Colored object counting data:
»»
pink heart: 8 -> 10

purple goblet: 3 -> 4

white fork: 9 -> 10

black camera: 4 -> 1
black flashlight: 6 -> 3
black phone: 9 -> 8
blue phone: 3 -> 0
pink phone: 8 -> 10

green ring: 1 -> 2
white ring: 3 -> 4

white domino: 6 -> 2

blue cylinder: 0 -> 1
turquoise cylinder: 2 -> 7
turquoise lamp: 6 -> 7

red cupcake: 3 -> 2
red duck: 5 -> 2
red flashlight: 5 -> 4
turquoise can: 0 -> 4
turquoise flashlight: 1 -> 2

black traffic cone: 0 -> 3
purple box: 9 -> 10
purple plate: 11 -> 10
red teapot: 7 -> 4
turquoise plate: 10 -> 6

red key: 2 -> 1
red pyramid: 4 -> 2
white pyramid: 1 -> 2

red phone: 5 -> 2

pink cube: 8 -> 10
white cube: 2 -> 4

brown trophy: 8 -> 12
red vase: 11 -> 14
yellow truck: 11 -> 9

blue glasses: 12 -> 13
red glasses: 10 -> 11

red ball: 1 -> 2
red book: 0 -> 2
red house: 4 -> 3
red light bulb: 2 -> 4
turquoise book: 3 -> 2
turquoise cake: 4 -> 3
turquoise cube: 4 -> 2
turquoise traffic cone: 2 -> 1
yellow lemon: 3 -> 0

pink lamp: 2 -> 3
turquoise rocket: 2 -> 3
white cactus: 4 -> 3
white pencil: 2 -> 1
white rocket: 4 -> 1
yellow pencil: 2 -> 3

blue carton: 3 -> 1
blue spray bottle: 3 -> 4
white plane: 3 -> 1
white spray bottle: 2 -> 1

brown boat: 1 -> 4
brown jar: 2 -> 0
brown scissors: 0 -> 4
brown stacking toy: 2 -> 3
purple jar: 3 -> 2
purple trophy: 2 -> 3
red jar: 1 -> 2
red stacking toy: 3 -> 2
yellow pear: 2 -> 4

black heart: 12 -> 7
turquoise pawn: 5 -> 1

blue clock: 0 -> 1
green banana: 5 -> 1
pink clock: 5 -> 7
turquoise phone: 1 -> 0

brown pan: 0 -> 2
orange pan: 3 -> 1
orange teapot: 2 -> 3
««
Reproduce the data in full, exactly.

pink heart: 8 -> 10

purple goblet: 3 -> 4

white fork: 9 -> 10

black camera: 4 -> 1
black flashlight: 6 -> 3
black phone: 9 -> 8
blue phone: 3 -> 0
pink phone: 8 -> 10

green ring: 1 -> 2
white ring: 3 -> 4

white domino: 6 -> 2

blue cylinder: 0 -> 1
turquoise cylinder: 2 -> 7
turquoise lamp: 6 -> 7

red cupcake: 3 -> 2
red duck: 5 -> 2
red flashlight: 5 -> 4
turquoise can: 0 -> 4
turquoise flashlight: 1 -> 2

black traffic cone: 0 -> 3
purple box: 9 -> 10
purple plate: 11 -> 10
red teapot: 7 -> 4
turquoise plate: 10 -> 6

red key: 2 -> 1
red pyramid: 4 -> 2
white pyramid: 1 -> 2

red phone: 5 -> 2

pink cube: 8 -> 10
white cube: 2 -> 4

brown trophy: 8 -> 12
red vase: 11 -> 14
yellow truck: 11 -> 9

blue glasses: 12 -> 13
red glasses: 10 -> 11

red ball: 1 -> 2
red book: 0 -> 2
red house: 4 -> 3
red light bulb: 2 -> 4
turquoise book: 3 -> 2
turquoise cake: 4 -> 3
turquoise cube: 4 -> 2
turquoise traffic cone: 2 -> 1
yellow lemon: 3 -> 0

pink lamp: 2 -> 3
turquoise rocket: 2 -> 3
white cactus: 4 -> 3
white pencil: 2 -> 1
white rocket: 4 -> 1
yellow pencil: 2 -> 3

blue carton: 3 -> 1
blue spray bottle: 3 -> 4
white plane: 3 -> 1
white spray bottle: 2 -> 1

brown boat: 1 -> 4
brown jar: 2 -> 0
brown scissors: 0 -> 4
brown stacking toy: 2 -> 3
purple jar: 3 -> 2
purple trophy: 2 -> 3
red jar: 1 -> 2
red stacking toy: 3 -> 2
yellow pear: 2 -> 4

black heart: 12 -> 7
turquoise pawn: 5 -> 1

blue clock: 0 -> 1
green banana: 5 -> 1
pink clock: 5 -> 7
turquoise phone: 1 -> 0

brown pan: 0 -> 2
orange pan: 3 -> 1
orange teapot: 2 -> 3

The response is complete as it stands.